- **The input**:
════
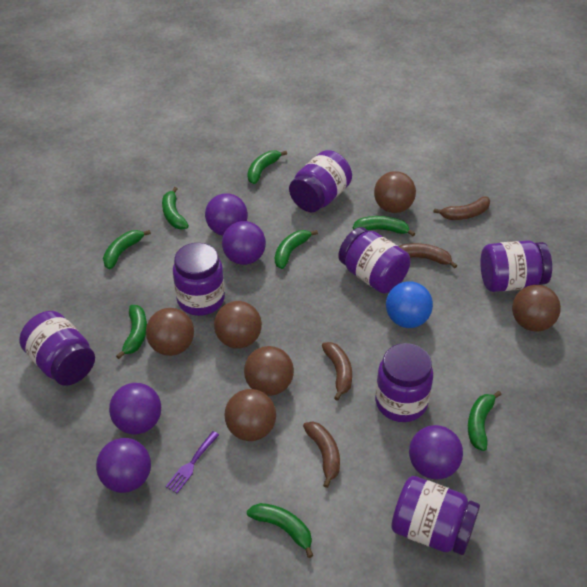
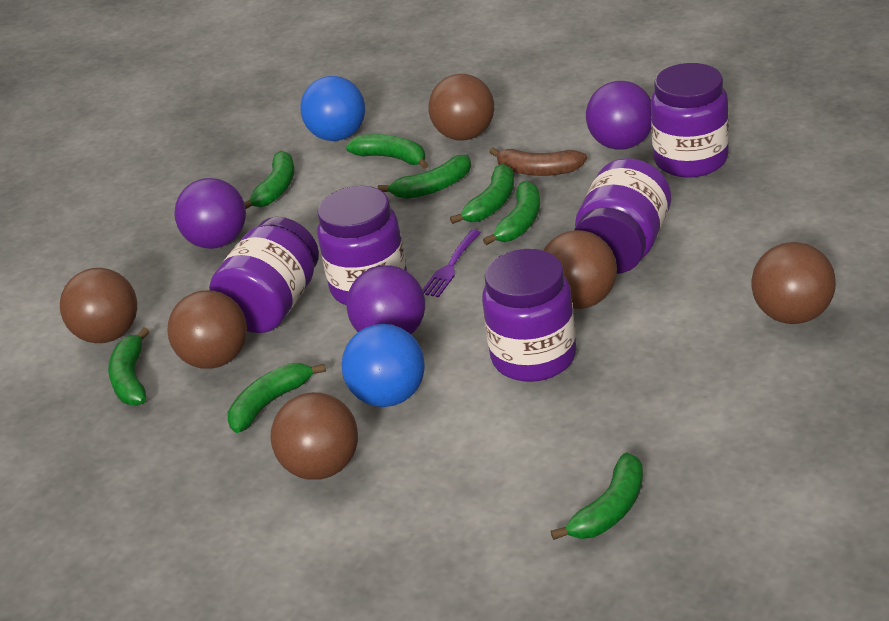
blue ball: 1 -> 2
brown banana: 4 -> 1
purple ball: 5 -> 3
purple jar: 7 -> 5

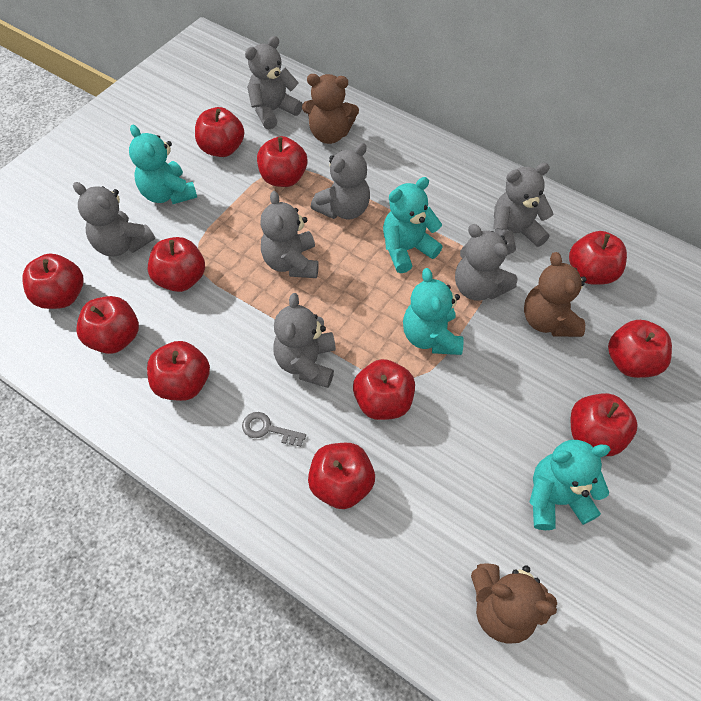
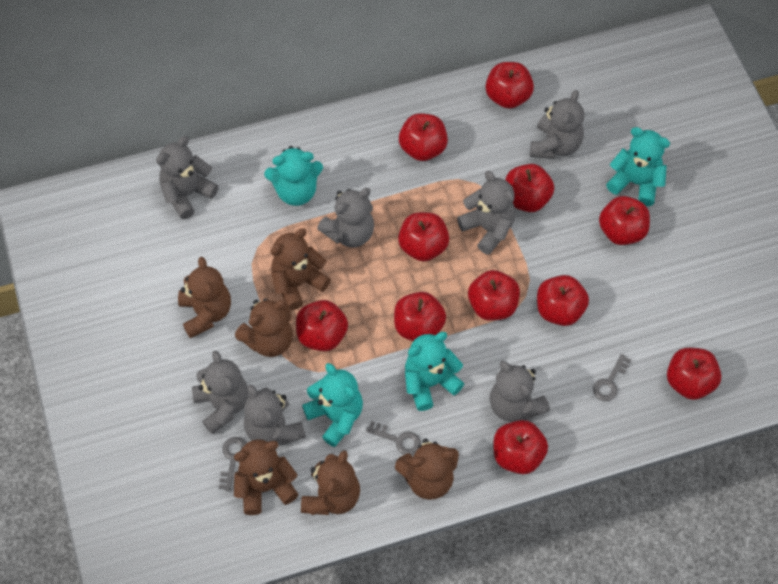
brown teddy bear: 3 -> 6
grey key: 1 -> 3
════
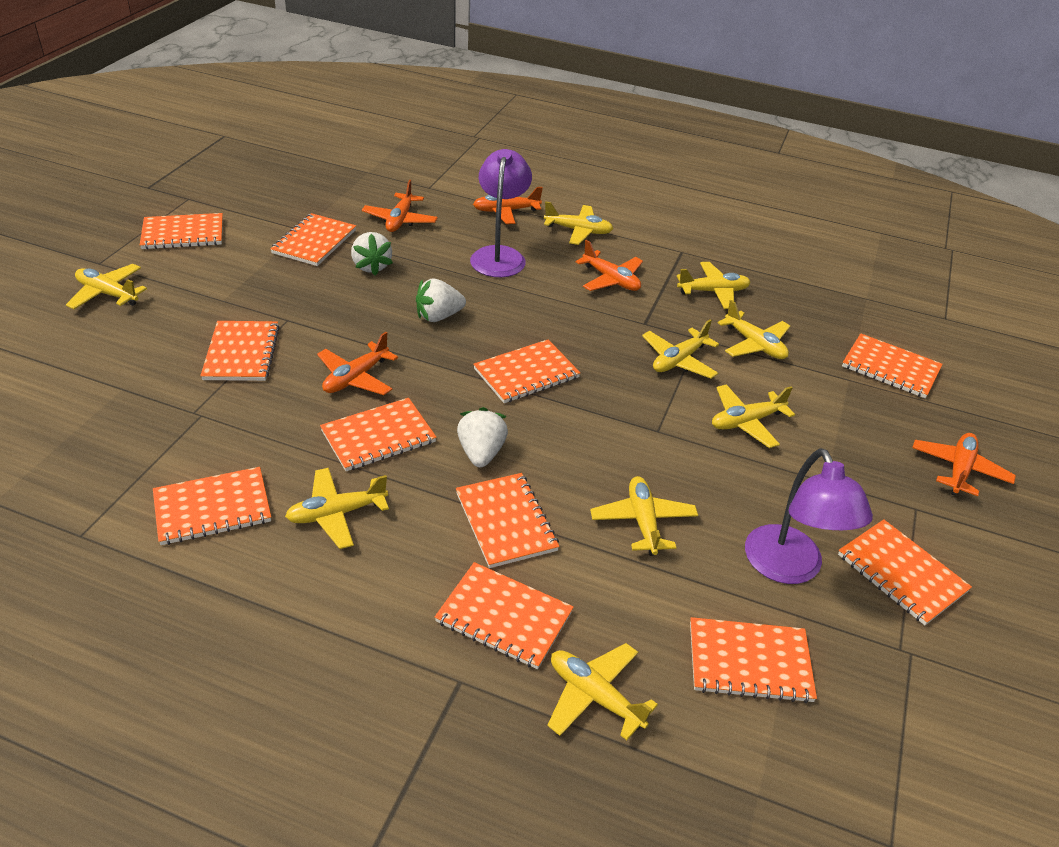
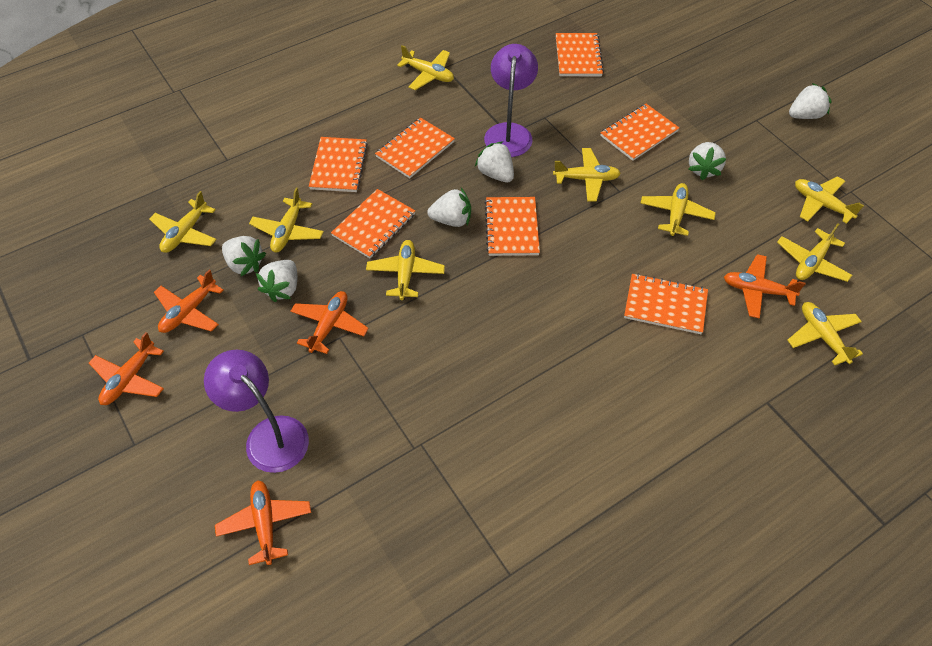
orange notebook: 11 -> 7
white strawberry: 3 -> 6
════
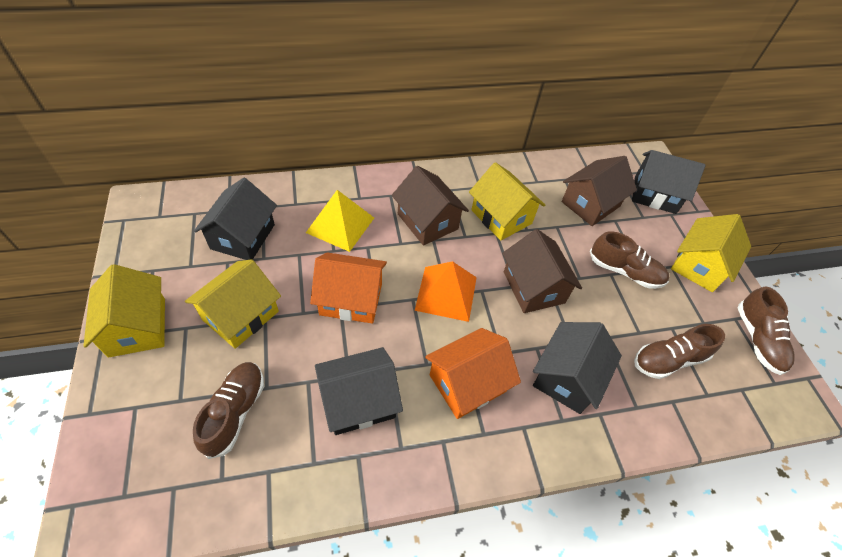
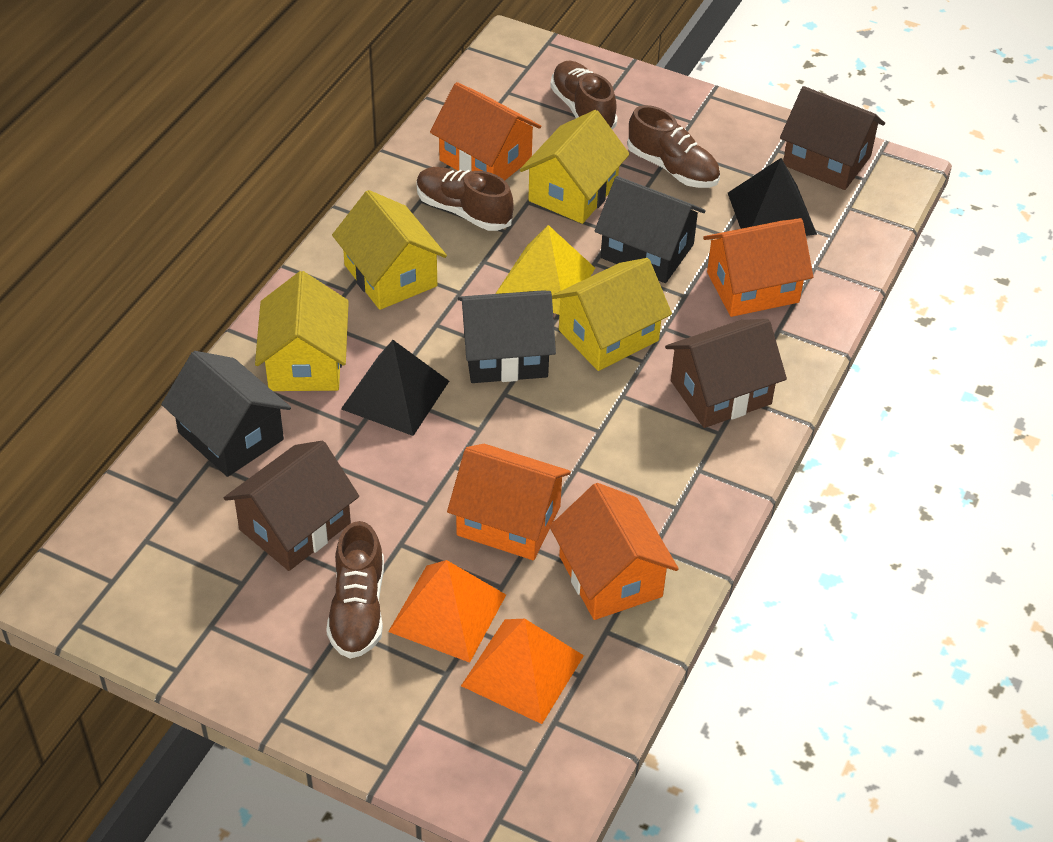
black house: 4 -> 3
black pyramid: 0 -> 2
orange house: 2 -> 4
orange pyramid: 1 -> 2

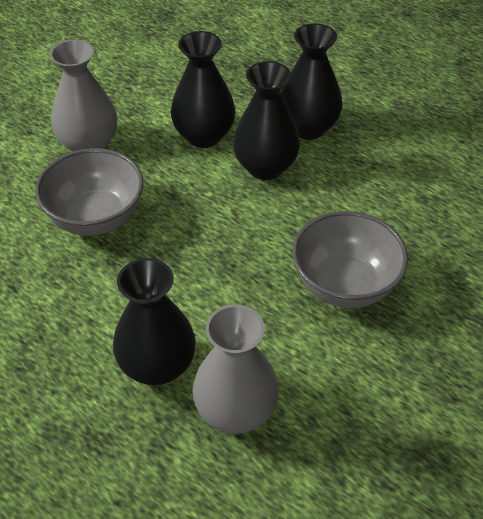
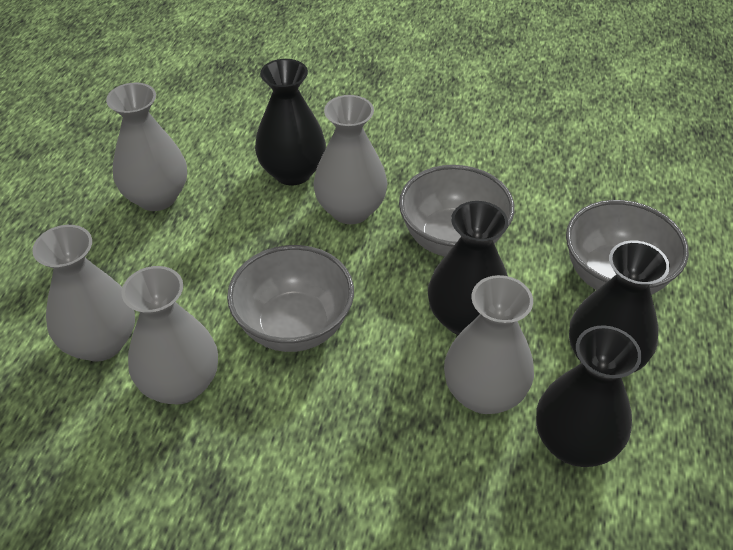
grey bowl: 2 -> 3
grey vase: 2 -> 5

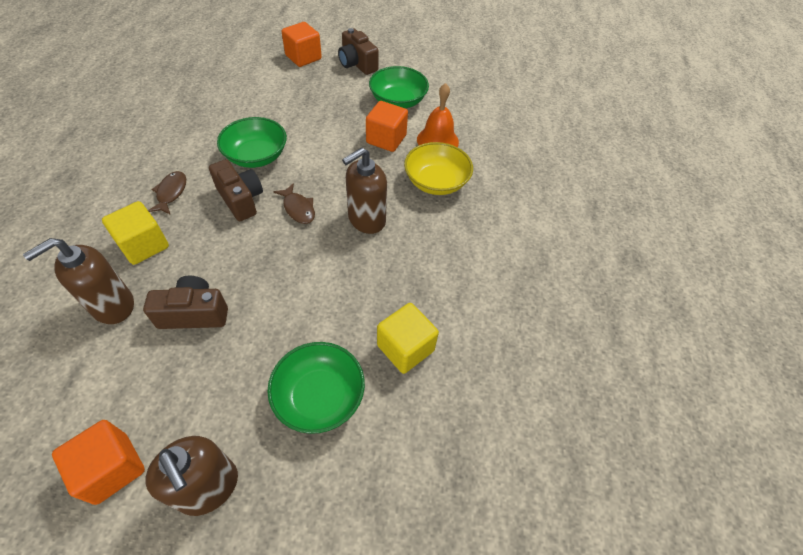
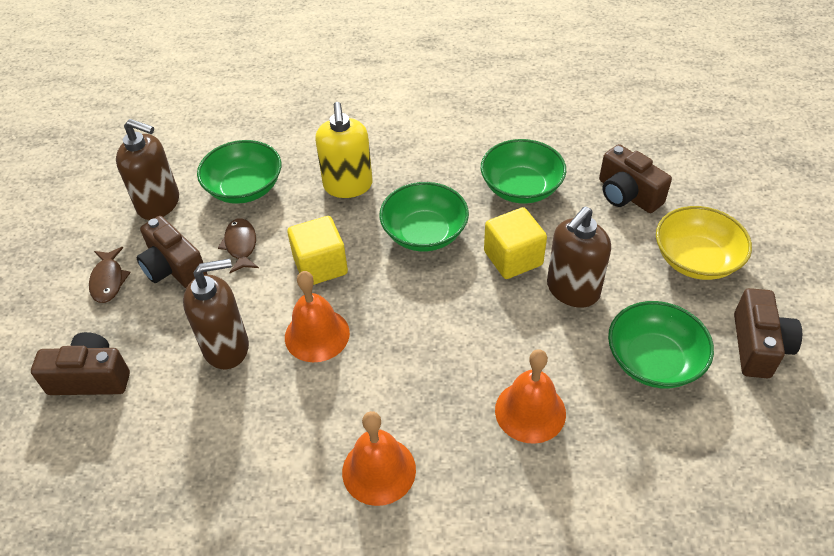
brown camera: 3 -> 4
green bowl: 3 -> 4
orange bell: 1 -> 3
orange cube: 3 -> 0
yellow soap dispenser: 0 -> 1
════
- **Aim of the exercise**:
Search the records for the word "orange". Copy each line where it appears.

- **Result of the exercise**:
orange notebook: 11 -> 7
orange house: 2 -> 4
orange pyramid: 1 -> 2
orange bell: 1 -> 3
orange cube: 3 -> 0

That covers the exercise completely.